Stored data
········
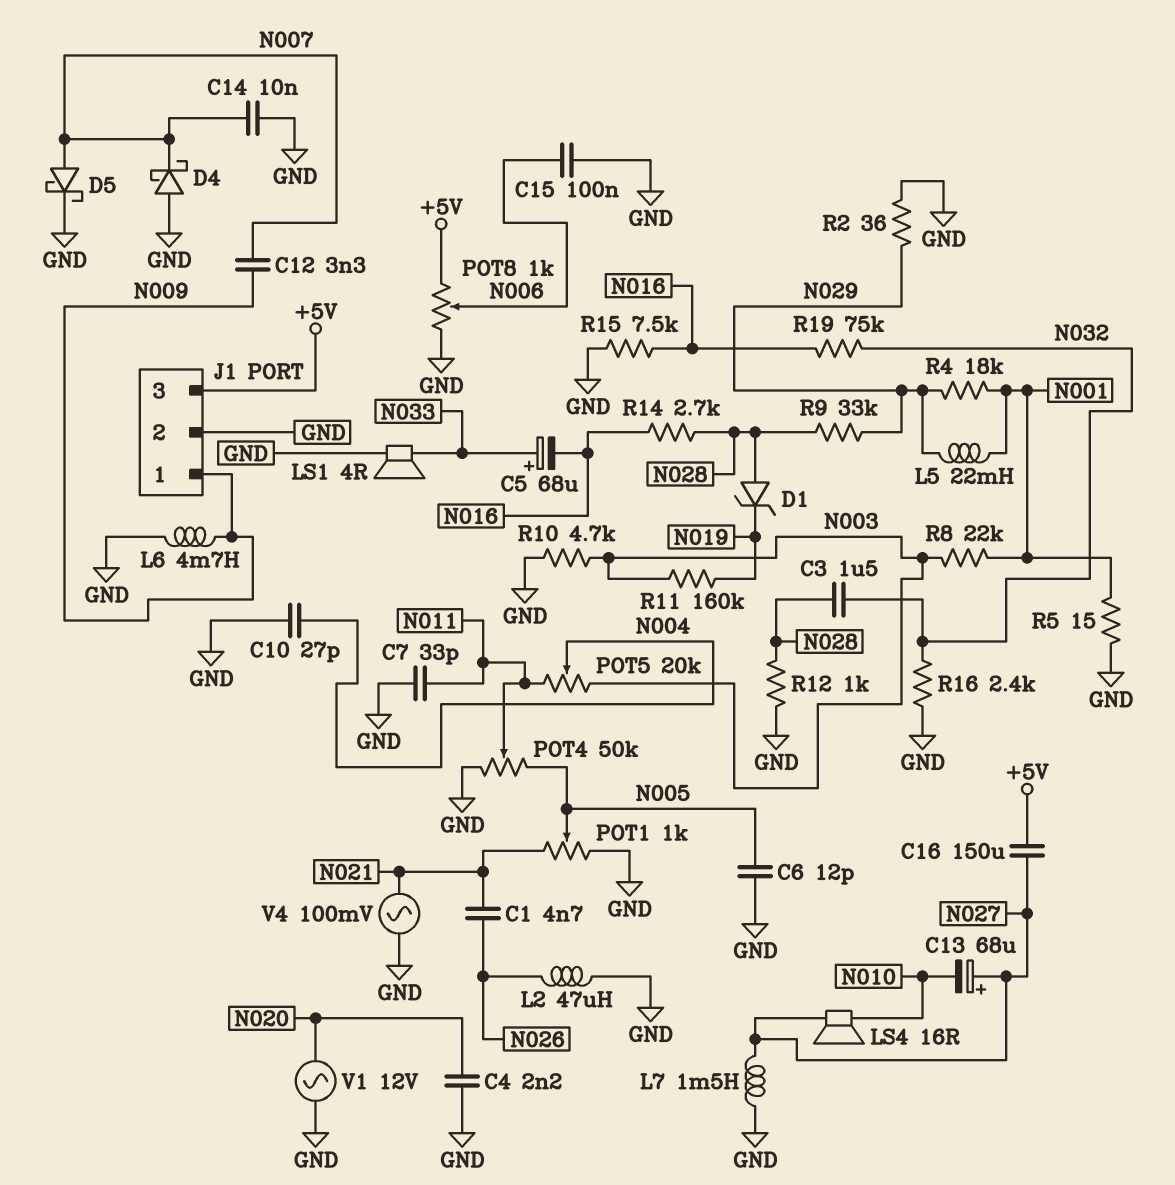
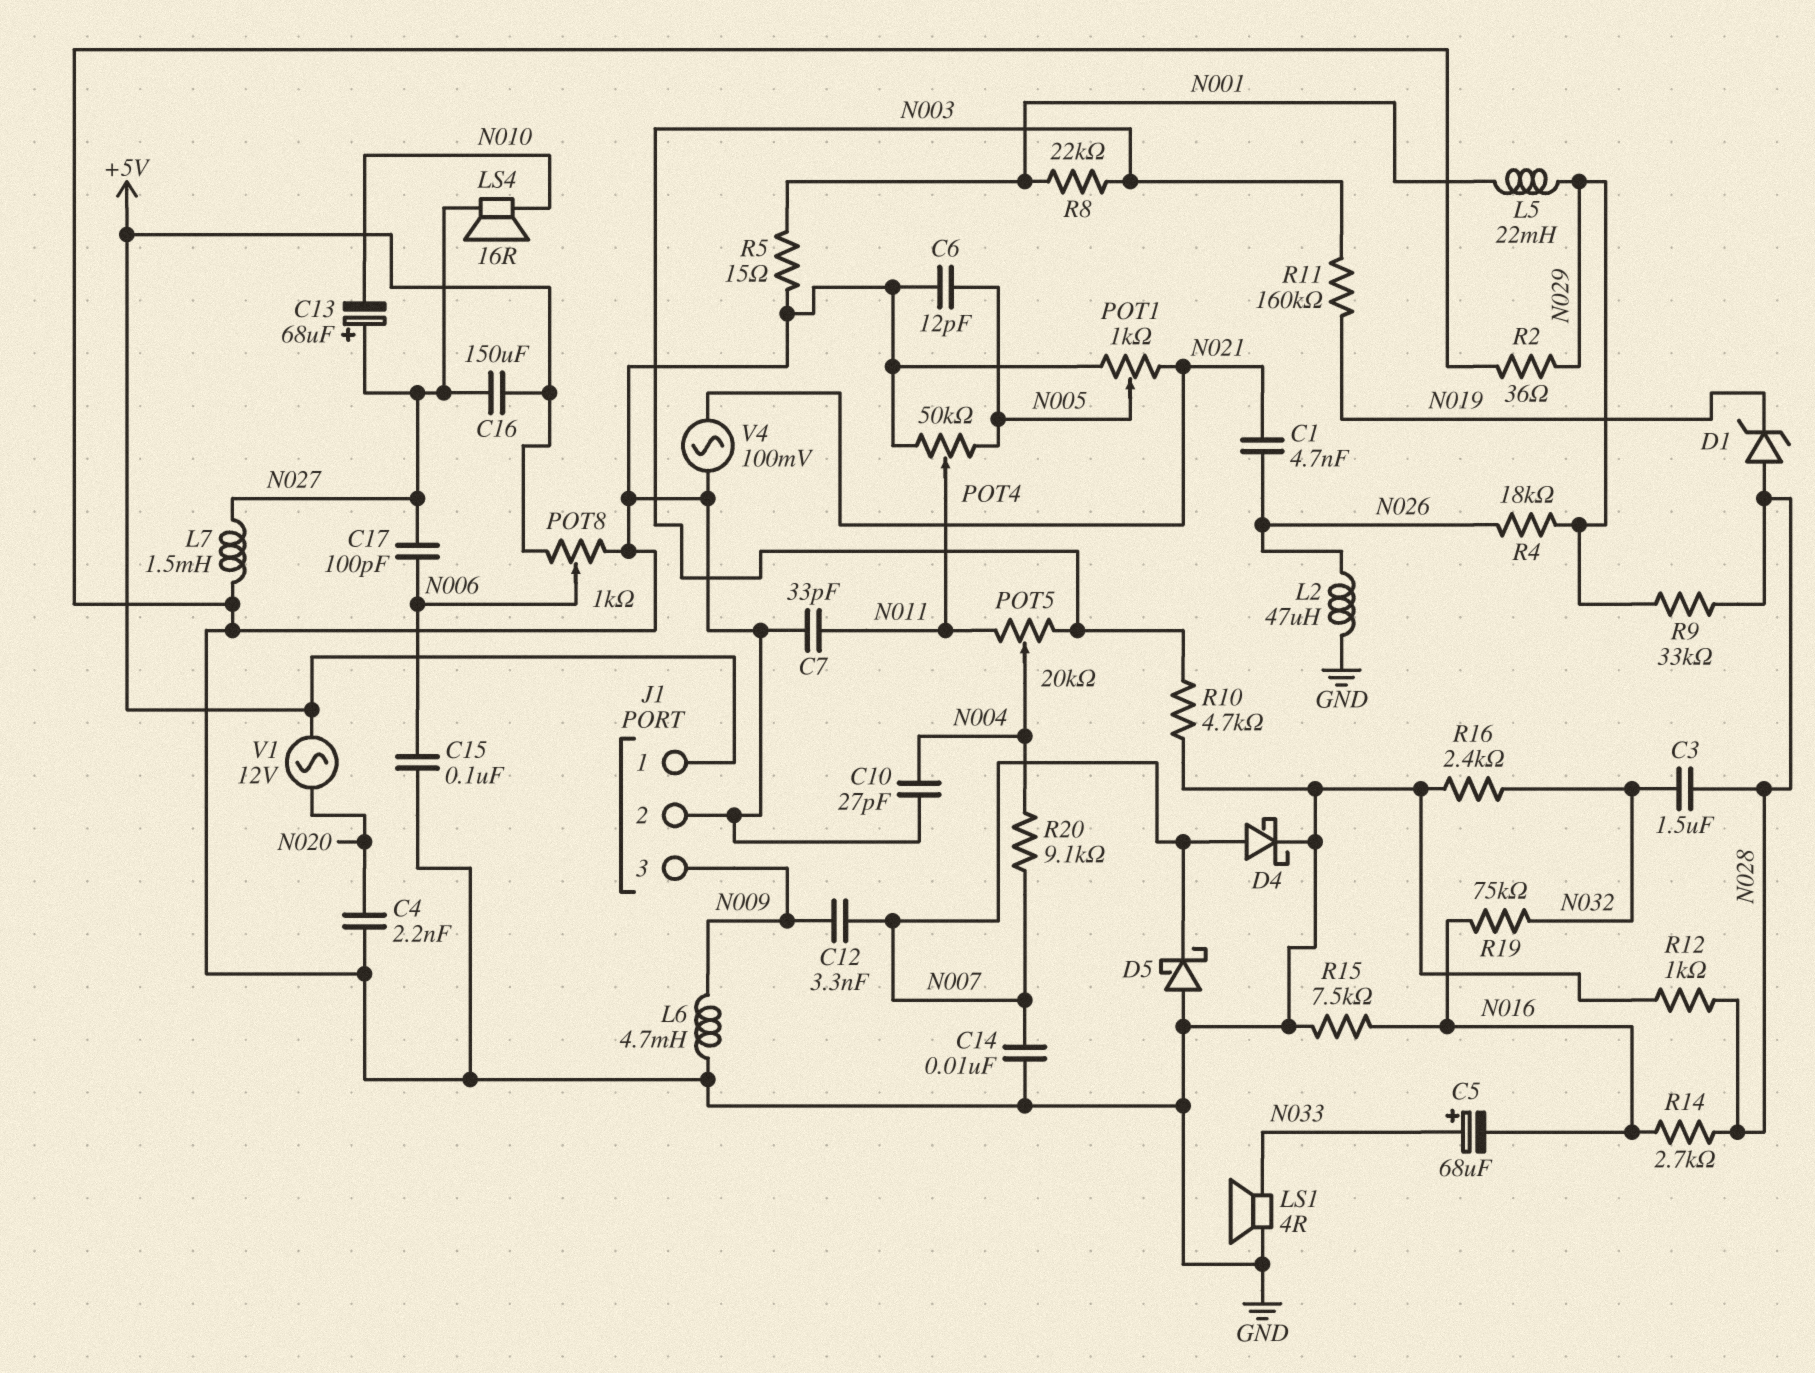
C17: none -> 100pF (N006, N027)
D4: schottky (A GND, K N007) -> schottky (A N007, K GND)
D5: schottky (A N007, K GND) -> schottky (A GND, K N007)
J1 pin 1: N009 -> +5V
J1 pin 3: +5V -> N009
R4: 18k (N001, N029) -> 18k (N026, N029)
R20: none -> 9.1k (N004, N007)
V1: AC 12V (GND, N020) -> AC 12V (+5V, N020)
········
- **Task description**:
I'd like the records above given again exactly, please, without the pictures.

- **Finished exercise**:
C17: none -> 100pF (N006, N027)
D4: schottky (A GND, K N007) -> schottky (A N007, K GND)
D5: schottky (A N007, K GND) -> schottky (A GND, K N007)
J1 pin 1: N009 -> +5V
J1 pin 3: +5V -> N009
R4: 18k (N001, N029) -> 18k (N026, N029)
R20: none -> 9.1k (N004, N007)
V1: AC 12V (GND, N020) -> AC 12V (+5V, N020)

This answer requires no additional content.